Copy every row below word for word, keeping the same line breaks. Leave the picture out of your copy.
╭──
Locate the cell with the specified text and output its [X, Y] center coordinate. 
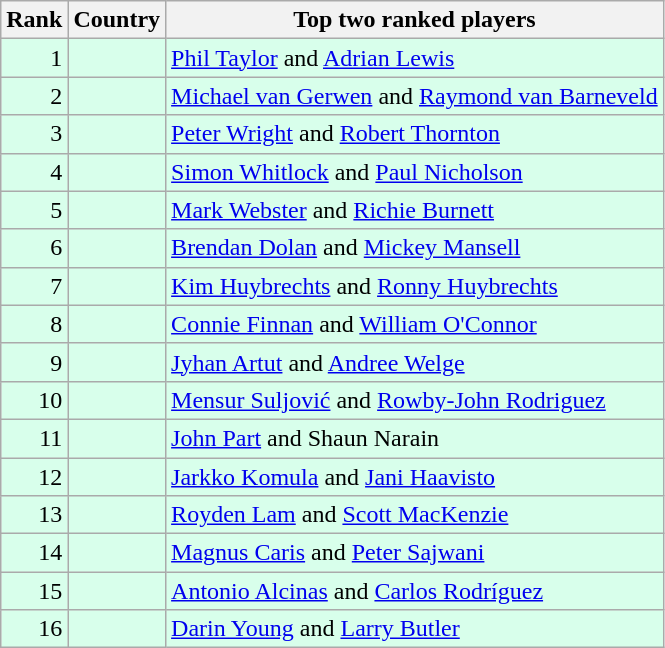
Kim Huybrechts and Ronny Huybrechts [415, 286]
7 [34, 286]
John Part and Shaun Narain [415, 438]
Royden Lam and Scott MacKenzie [415, 515]
Phil Taylor and Adrian Lewis [415, 58]
14 [34, 553]
Country [117, 20]
6 [34, 248]
Magnus Caris and Peter Sajwani [415, 553]
3 [34, 134]
4 [34, 172]
Mark Webster and Richie Burnett [415, 210]
Antonio Alcinas and Carlos Rodríguez [415, 591]
Darin Young and Larry Butler [415, 629]
Peter Wright and Robert Thornton [415, 134]
Brendan Dolan and Mickey Mansell [415, 248]
5 [34, 210]
13 [34, 515]
Connie Finnan and William O'Connor [415, 324]
15 [34, 591]
12 [34, 477]
8 [34, 324]
16 [34, 629]
1 [34, 58]
Simon Whitlock and Paul Nicholson [415, 172]
Mensur Suljović and Rowby-John Rodriguez [415, 400]
10 [34, 400]
Jyhan Artut and Andree Welge [415, 362]
Michael van Gerwen and Raymond van Barneveld [415, 96]
Top two ranked players [415, 20]
Rank [34, 20]
2 [34, 96]
Jarkko Komula and Jani Haavisto [415, 477]
11 [34, 438]
9 [34, 362]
╰──
▶ **Result for this task**:
Locate the cell with the specified text and output its [X, Y] center coordinate. 
Kim Huybrechts and Ronny Huybrechts [415, 286]
7 [34, 286]
John Part and Shaun Narain [415, 438]
Royden Lam and Scott MacKenzie [415, 515]
Phil Taylor and Adrian Lewis [415, 58]
14 [34, 553]
Country [117, 20]
6 [34, 248]
Magnus Caris and Peter Sajwani [415, 553]
3 [34, 134]
4 [34, 172]
Mark Webster and Richie Burnett [415, 210]
Antonio Alcinas and Carlos Rodríguez [415, 591]
Darin Young and Larry Butler [415, 629]
Peter Wright and Robert Thornton [415, 134]
Brendan Dolan and Mickey Mansell [415, 248]
5 [34, 210]
13 [34, 515]
Connie Finnan and William O'Connor [415, 324]
15 [34, 591]
12 [34, 477]
8 [34, 324]
16 [34, 629]
1 [34, 58]
Simon Whitlock and Paul Nicholson [415, 172]
Mensur Suljović and Rowby-John Rodriguez [415, 400]
10 [34, 400]
Jyhan Artut and Andree Welge [415, 362]
Michael van Gerwen and Raymond van Barneveld [415, 96]
Top two ranked players [415, 20]
Rank [34, 20]
2 [34, 96]
Jarkko Komula and Jani Haavisto [415, 477]
11 [34, 438]
9 [34, 362]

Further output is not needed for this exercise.